§ Material for the task
=== Section Start ===
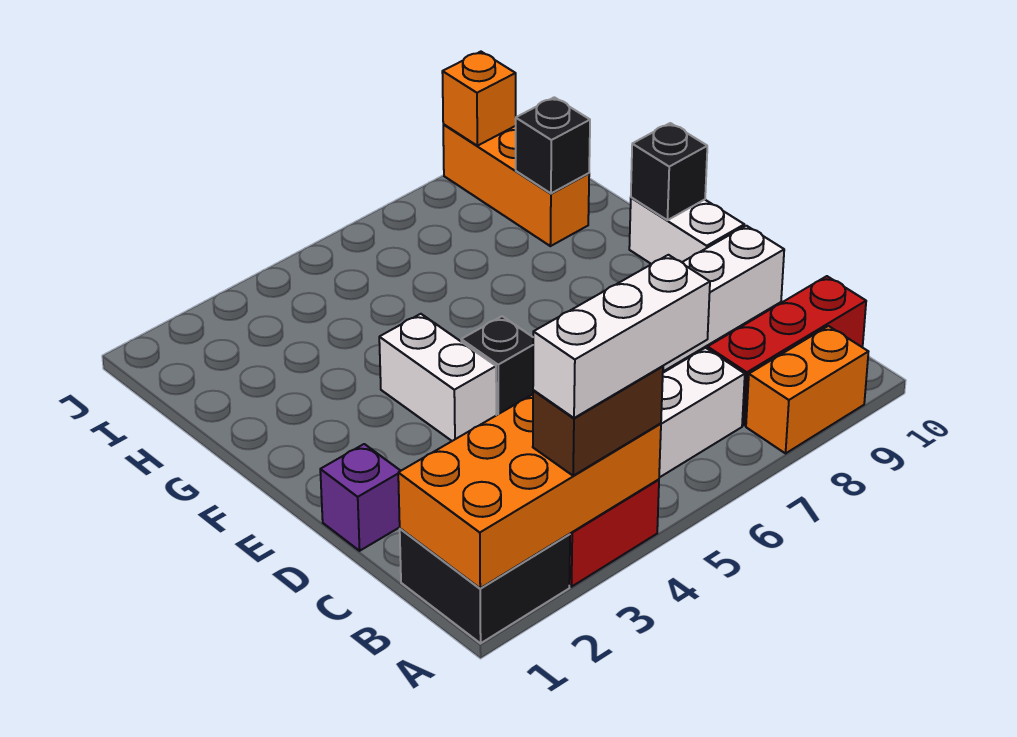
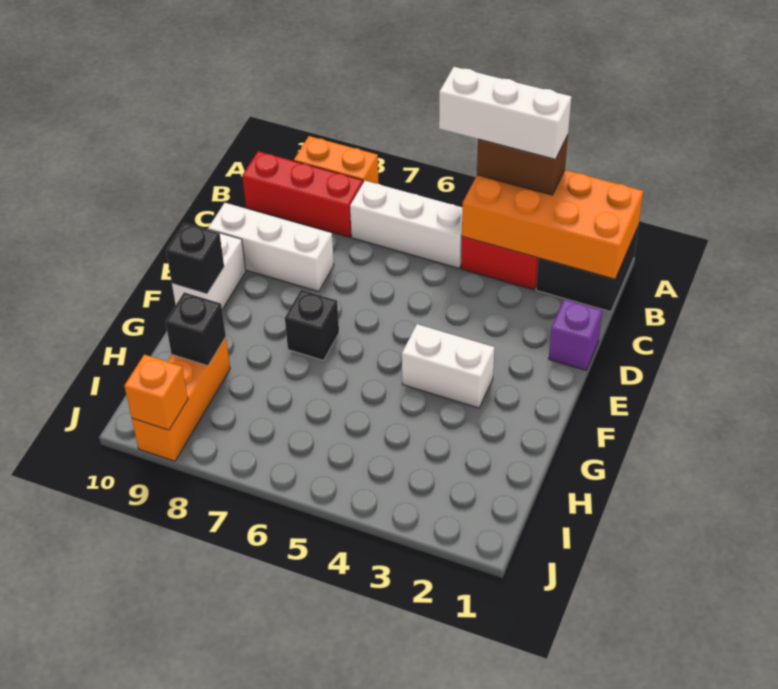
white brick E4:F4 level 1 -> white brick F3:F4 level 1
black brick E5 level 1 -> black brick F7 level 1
=== Section End ===
=== Section Start ===
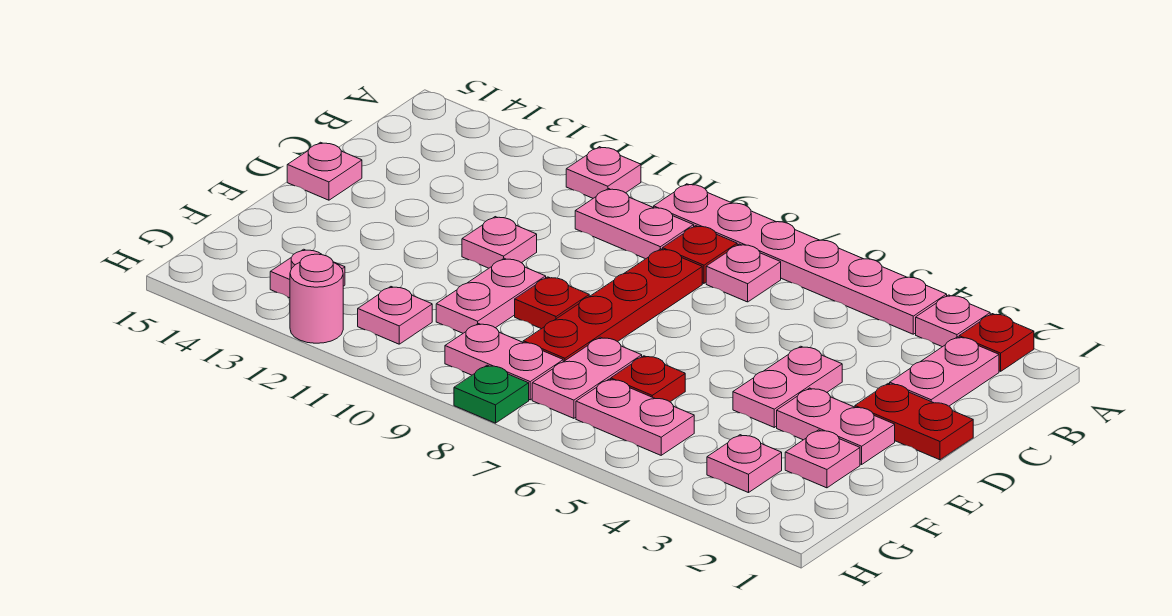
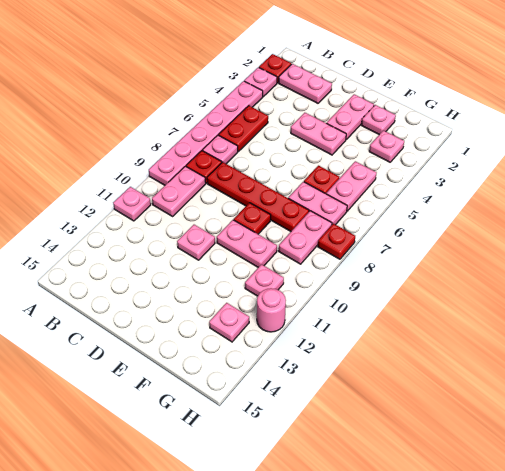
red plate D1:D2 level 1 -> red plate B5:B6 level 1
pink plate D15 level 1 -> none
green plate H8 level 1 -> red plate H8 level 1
=== Section End ===
§ Work to complete
Pull every line containing "brick" out of the records.

§ Finished task
white brick E4:F4 level 1 -> white brick F3:F4 level 1
black brick E5 level 1 -> black brick F7 level 1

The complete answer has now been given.